-- WORK INSTRUCTION --
Find the line containing "shelving: (1481, 1057) -> (217, 731), moved" in the material below; copy that line and all following lines exactly.

-- TASK INPUTS --
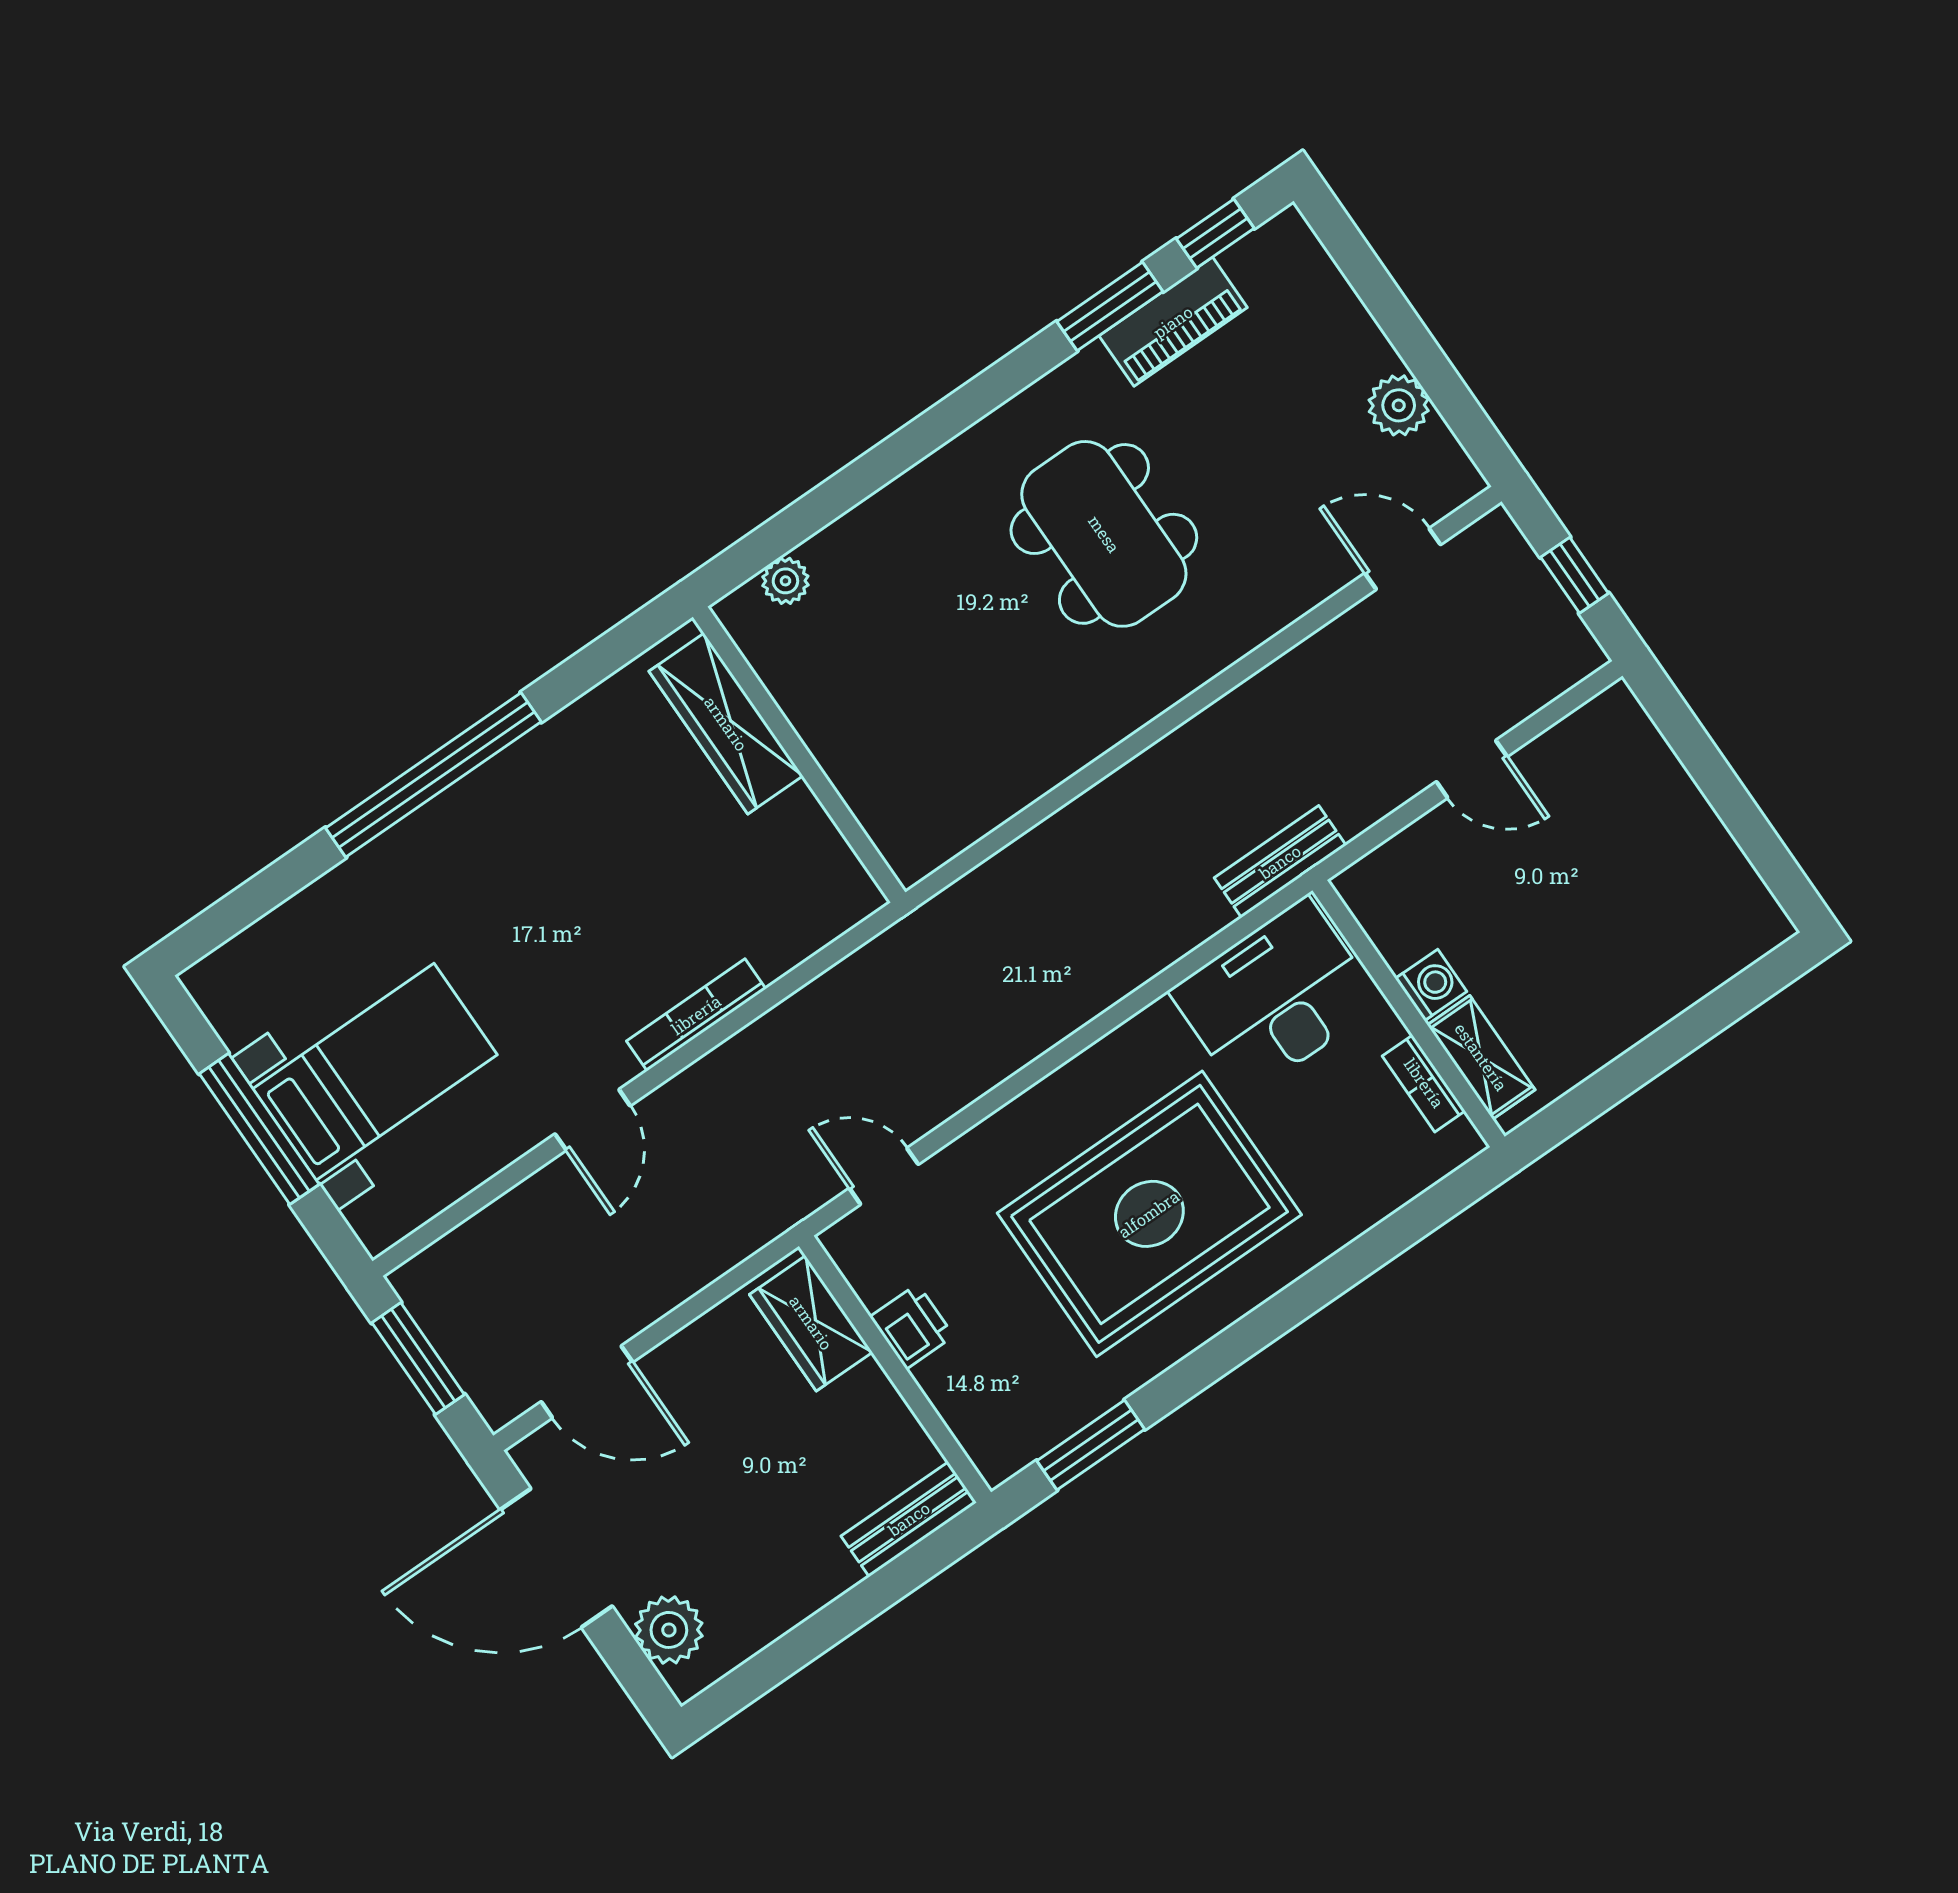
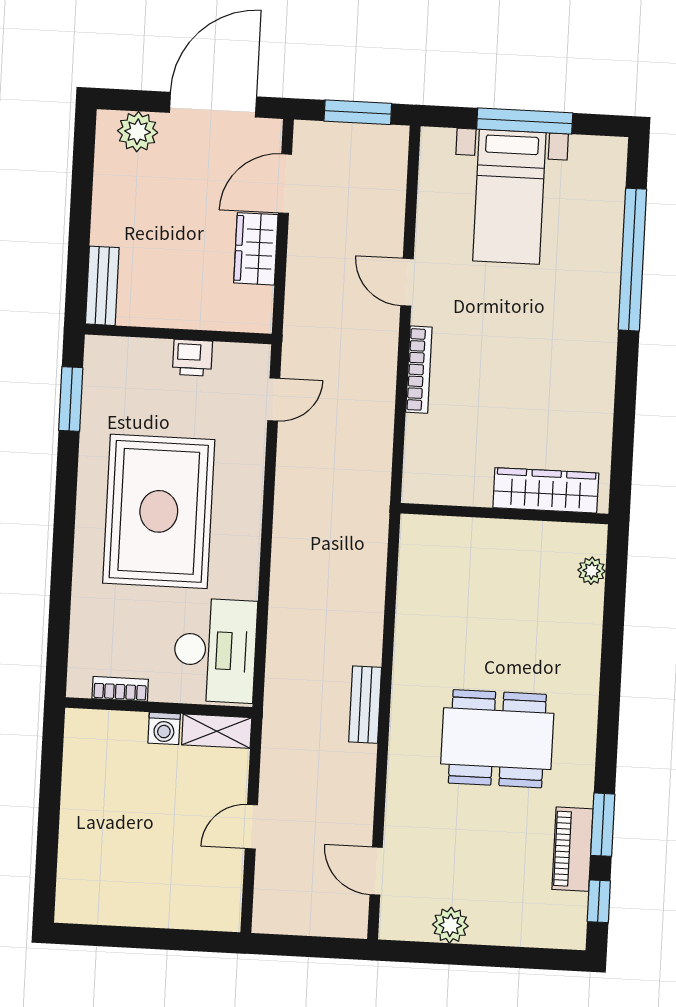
door: (1403, 559) -> (376, 871), swing flipped
window: (1575, 575) -> (306, 946), removed
window: (433, 775) -> (632, 260), moved
bench: (1280, 862) -> (365, 705), moved
shelving: (1481, 1057) -> (217, 731), moved
wardrobe: (811, 1323) -> (256, 249), moved, turned -90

-- THE ANSWER --
shelving: (1481, 1057) -> (217, 731), moved
wardrobe: (811, 1323) -> (256, 249), moved, turned -90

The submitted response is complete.